EXERCISE
Pull out every line of the records that contains the string "grace", matching case exactly.
▼
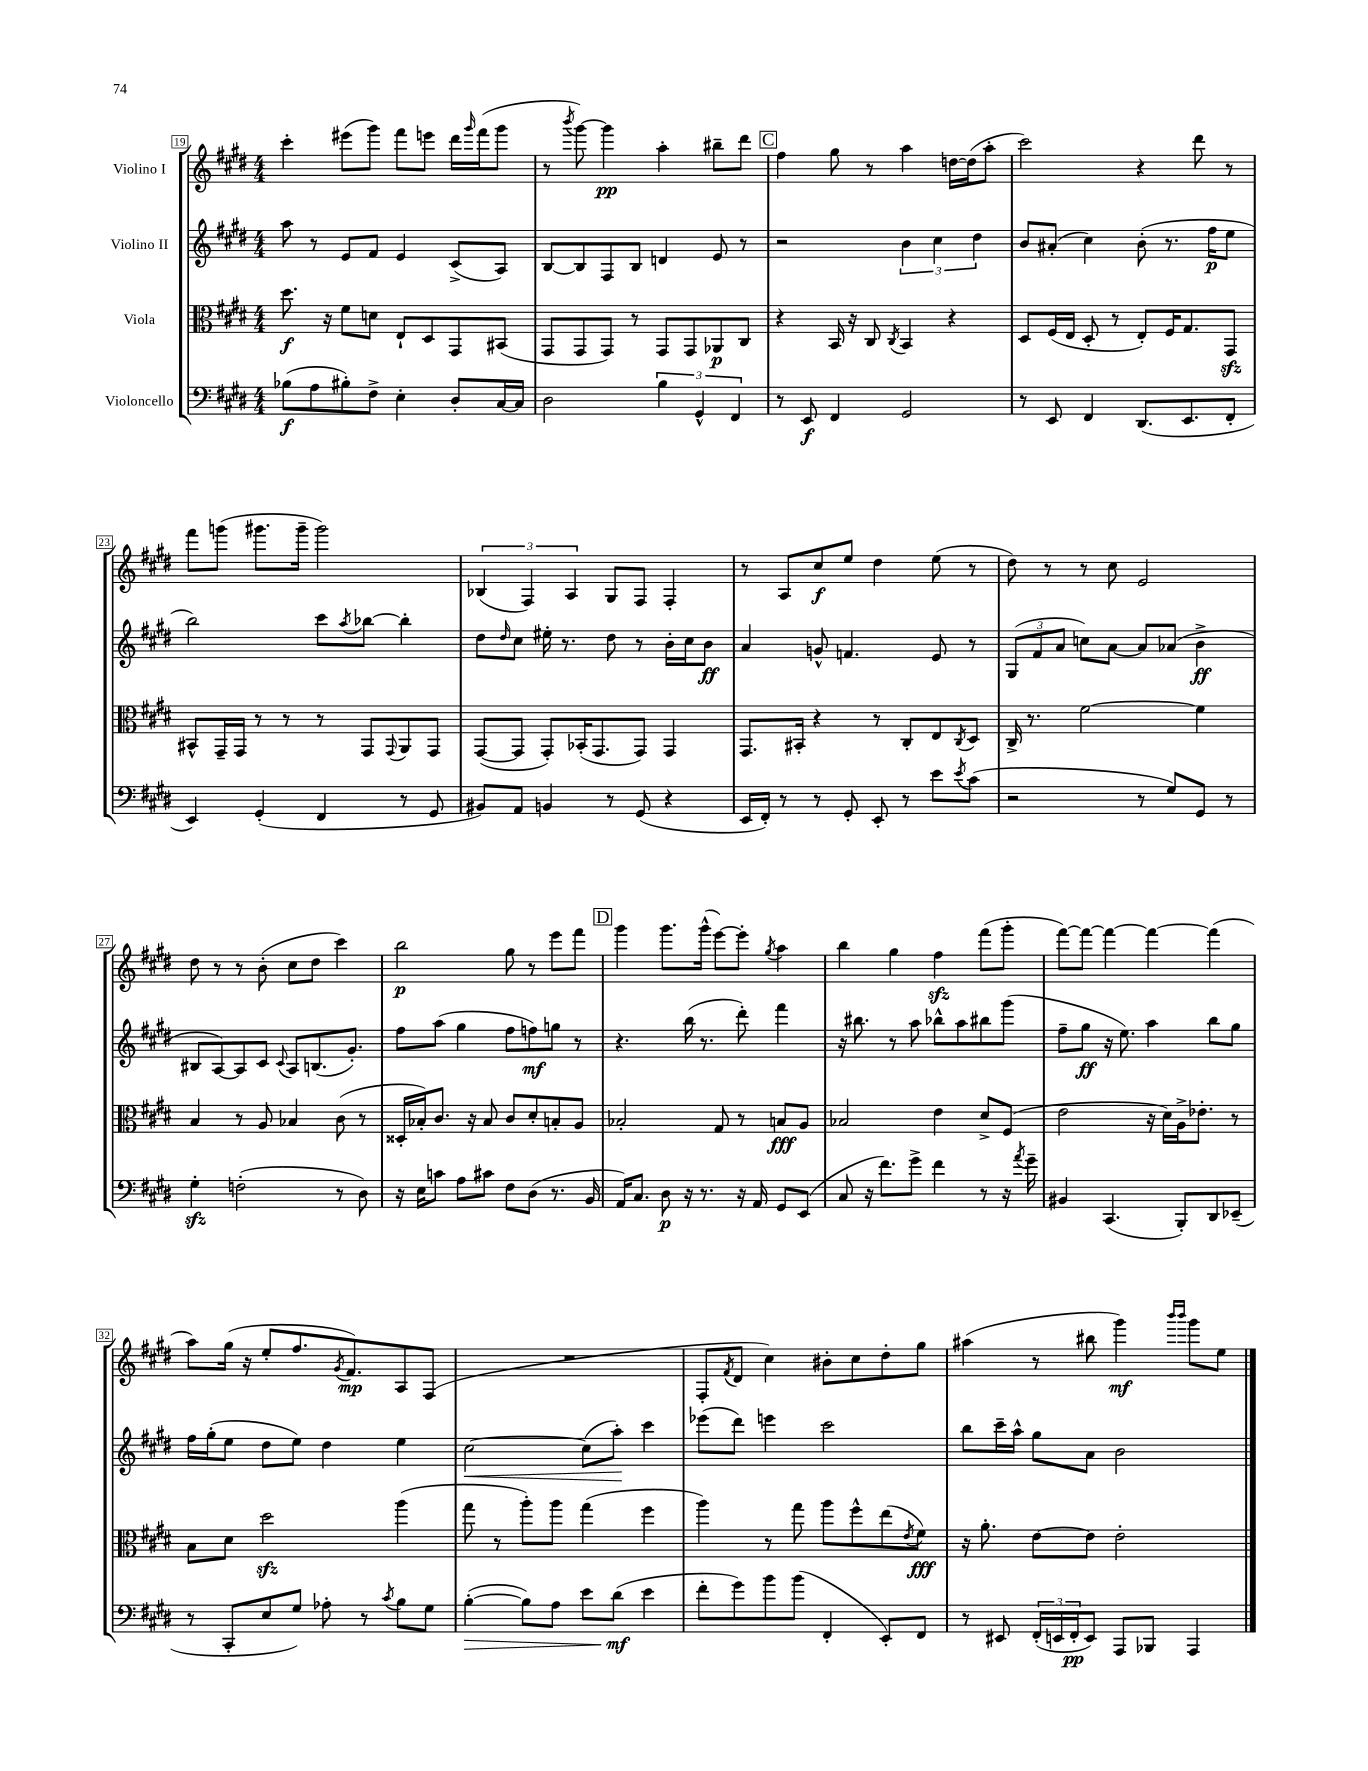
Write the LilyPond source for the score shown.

<<
\new StaffGroup <<
\new Staff = "s0" \with { instrumentName = "Violino I" } {
    \clef treble \key e \major \numericTimeSignature \time 4/4
    cis'''4-. eis'''8( gis'''8) fis'''8 e'''8 dis'''16 \grace { gis'''16 } fis'''16( gis'''8 |
    r8 \acciaccatura { b'''8 } gis'''8~) gis'''4\pp a''4-. bis''8-- dis'''8 |
    \mark \markup { \box "C" } fis''4 gis''8 r8 a''4 d''16~ d''16( a''8-. |
    cis'''2) r4 dis'''8 r8 |
    fis'''8 g'''8( gis'''8. gis'''16-- gis'''2) |
    \tuplet 3/2 { bes4( fis4) a4 } gis8 fis8 fis4-. |
    r8 a8 cis''8\f e''8 dis''4 e''8( r8 |
    dis''8) r8 r8 cis''8 e'2 |
    dis''8 r8 r8 b'8-.( cis''8 dis''8 cis'''4) |
    b''2\p gis''8 r8 e'''8 fis'''8 |
    \mark \markup { \box "D" } gis'''4 gis'''8. gis'''16-^( e'''8~) e'''8-. \acciaccatura { gis''8 } a''4 |
    b''4 gis''4 fis''4\sfz fis'''8( gis'''8-. |
    fis'''8~) fis'''8~ fis'''4~ fis'''4~ fis'''4( |
    a''8) gis''16( r16 e''8-. fis''8. \acciaccatura { gis'8 } fis'8.\mp) a8 fis8( |
    R1 |
    fis8-. \acciaccatura { fis'8 } dis'8 cis''4) bis'8-. cis''8 dis''8-. gis''8 |
    ais''4( r8 bis''8 gis'''4\mf) \grace { b'''16 b'''16 } gis'''8 e''8 \bar "|." |
}
\new Staff = "s1" \with { instrumentName = "Violino II" } {
    \clef treble \key e \major \numericTimeSignature \time 4/4
    a''8 r8 e'8 fis'8 e'4 cis'8->( a8) |
    b8~ b8 fis8 b8 d'4 e'8 r8 |
    \mark \markup { \box "C" } r2 \tuplet 3/2 { b'4 cis''4 dis''4 } |
    b'8 ais'8-.( cis''4) b'8-.( r8. fis''16\p e''8 |
    b''2) cis'''8 \acciaccatura { a''8 } bes''8~ bes''4-. |
    dis''8 \grace { dis''16 } cis''8 eis''16-. r8. dis''8 r8 b'16-. cis''16 b'8\ff |
    a'4 g'8-^ f'4. e'8 r8 |
    \tuplet 3/2 { gis8( fis'8 a'8 } c''8) a'8~ a'8 aes'8( b'4->\ff |
    bis8 a8~) a8 cis'8 \appoggiatura { cis'8 } a8 b8.( gis'8.-.) |
    fis''8 a''8( gis''4 fis''8 f''8\mf) g''8 r8 |
    \mark \markup { \box "D" } r4. b''16( r8. dis'''8-.) fis'''4 |
    r16 bis''8. r8 a''8 bes''8-^ a''8 bis''8 gis'''8( |
    fis''8-- gis''8\ff r16 e''8.) a''4 b''8 gis''8 |
    fis''16 gis''16-.( e''8 dis''8 e''8) dis''4 e''4 |
    cis''2~\< cis''8( a''8-.\!) cis'''4 |
    ees'''8( dis'''8) e'''4 cis'''2 |
    b''8 cis'''16-- a''16-^ gis''8 a'8 b'2 \bar "|." |
}
\new Staff = "s2" \with { instrumentName = "Viola" } {
    \clef alto \key e \major \numericTimeSignature \time 4/4
    dis''8.\f r16 fis'8 d'8 e8-! dis8 gis,8 bis,8( |
    gis,8 gis,8 gis,8) r8 gis,8 gis,8 aes,8\p cis8 |
    \mark \markup { \box "C" } r4 b,16 r16 cis8 \acciaccatura { cis8 } b,4 r4 |
    dis8 fis16( e16 dis8-. r8 e8-.) fis16 gis8. gis,8\sfz |
    bis,8-^ gis,16-- gis,16 r8 r8 r8 gis,8 \appoggiatura { gis,8 } a,8 gis,8 |
    gis,8~( gis,8 gis,8-.) bes,16-.( gis,8. gis,8) gis,4 |
    gis,8. bis,16-. r4 r8 cis8-. e8 \acciaccatura { cis8 } dis8 |
    cis16-> r8. fis'2~ fis'4 |
    b4 r8 a8 bes4 cis'8( r8 |
    disis16-. bes16-.) cis'8. r16 bes8 cis'8 dis'8-. b8-. a8 |
    \mark \markup { \box "D" } bes2-. gis8 r8 b8\fff a8 |
    bes2 e'4 dis'8-> fis8( |
    e'2 r16 dis'16) a16-> ees'8.-. r8 |
    b8 dis'8 dis''2\sfz a''4( |
    gis''8 r8 a''8-.) a''8 gis''4( fis''4 |
    a''4) r8 gis''8 a''8 fis''8-^ e''8( \acciaccatura { e'8 } fis'8\fff) |
    r16 a'8.-. e'8~ e'8 e'2-. \bar "|." |
}
\new Staff = "s3" \with { instrumentName = "Violoncello" } {
    \clef bass \key e \major \numericTimeSignature \time 4/4
    bes8\f( a8 bis8-.) fis8-> e4-. dis8-. cis16~ cis16 |
    dis2 \tuplet 3/2 { b4 gis,4-^ fis,4 } |
    \mark \markup { \box "C" } r8 e,8\f fis,4 gis,2 |
    r8 e,8 fis,4 dis,8.( e,8. fis,8-. |
    e,4) gis,4-.( fis,4 r8 gis,8 |
    bis,8) a,8 b,4 r8 gis,8( r4 |
    e,16 fis,16-.) r8 r8 gis,8-. e,8-. r8 e'8 \acciaccatura { e'8 } cis'8( |
    r2 r8 gis8) gis,8 r8 |
    gis4-.\sfz f2-.( r8 dis8) |
    r16 e16 c'8 a8 cis'8 fis8 dis8( r8. b,16 |
    \mark \markup { \box "D" } a,16) cis8. dis8\p r16 r8. r16 a,16 gis,8 e,8( |
    cis8 r16 fis'8.) gis'8-> fis'4 r8 r16 \acciaccatura { a'8 } gis'16-- |
    bis,4 cis,4.( b,,8-.) dis,8 ees,8--( |
    r8 cis,8-. e8 gis8) aes8-. r8 \acciaccatura { cis'8 } b8 gis8 |
    b4~-.\>( b8) a8 e'8 dis'8\mf\!( e'4 |
    fis'8-. gis'8) b'8 b'8( fis,4-. e,8-.) fis,8 |
    r8 eis,8 \tuplet 3/2 { fis,16-.( e,16 fis,16-.\pp } e,8) a,,8 bes,,8 a,,4 \bar "|." |
}
>>
>>
\layout { \context { \Score currentBarNumber = #19 \override BarNumber.stencil = #(make-stencil-boxer 0.1 0.3 ly:text-interface::print) } }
▲
RESULT FOR THIS TASK
    cis'''4-. eis'''8( gis'''8) fis'''8 e'''8 dis'''16 \grace { gis'''16 } fis'''16( gis'''8 |
    ais''4( r8 bis''8 gis'''4\mf) \grace { b'''16 b'''16 } gis'''8 e''8 \bar "|." |
    dis''8 \grace { dis''16 } cis''8 eis''16-. r8. dis''8 r8 b'16-. cis''16 b'8\ff |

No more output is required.